▸ **Task directions**: Return all of the data exactly, omitting any images.

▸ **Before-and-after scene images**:
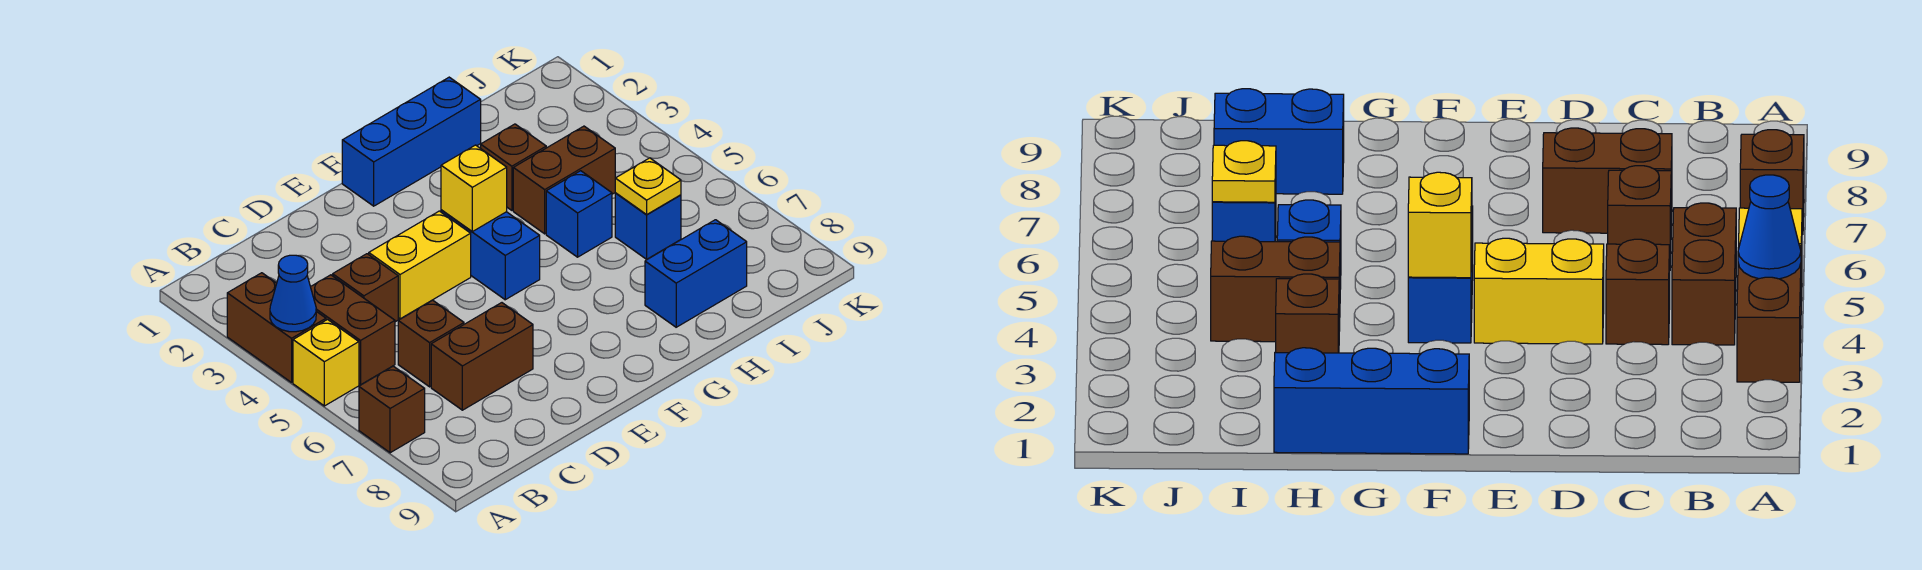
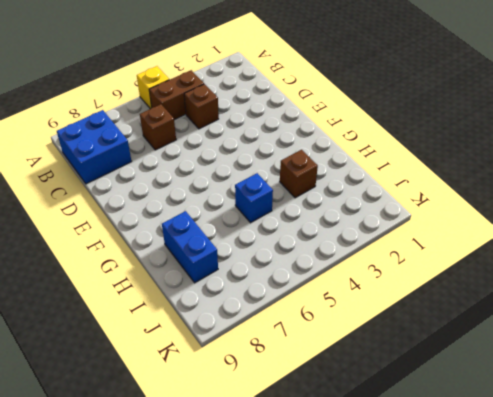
blue brick B8:C9 level 1 -> none
none -> brown brick A3:A4 level 1
none -> brown brick A7 level 1
none -> brown brick C7:D7 level 1

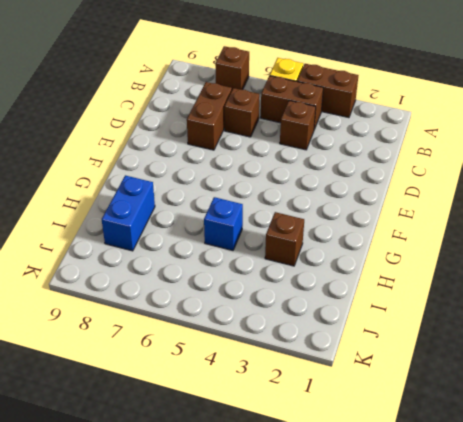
none -> yellow brick D4:E4 level 1
none -> blue brick F1:H1 level 1
none -> blue brick F4:F5 level 1

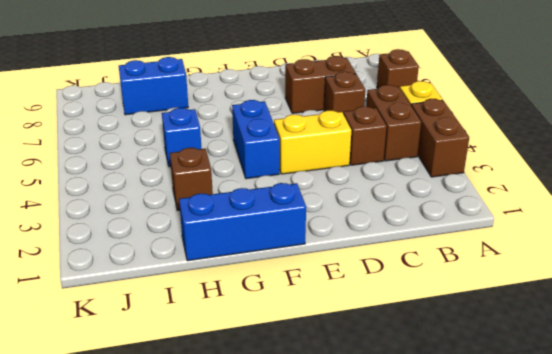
none -> brown brick H4:I4 level 1
none -> blue brick I6 level 1
none -> blue cone A4 level 2

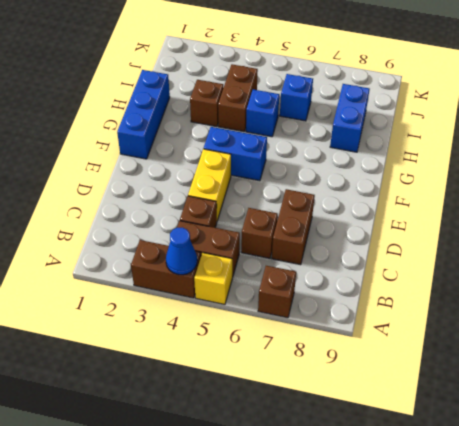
none -> yellow brick F4 level 2
none -> yellow plate I6 level 2

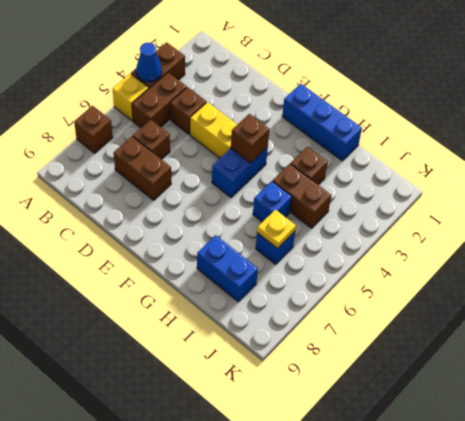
brown brick F4 level 2 -> yellow brick F4 level 2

▸ **Solution to the problem**:
blue brick B8:C9 level 1 -> none
none -> brown brick A3:A4 level 1
none -> brown brick A7 level 1
none -> brown brick C7:D7 level 1

none -> yellow brick D4:E4 level 1
none -> blue brick F1:H1 level 1
none -> blue brick F4:F5 level 1

none -> brown brick H4:I4 level 1
none -> blue brick I6 level 1
none -> blue cone A4 level 2

none -> yellow brick F4 level 2
none -> yellow plate I6 level 2

brown brick F4 level 2 -> yellow brick F4 level 2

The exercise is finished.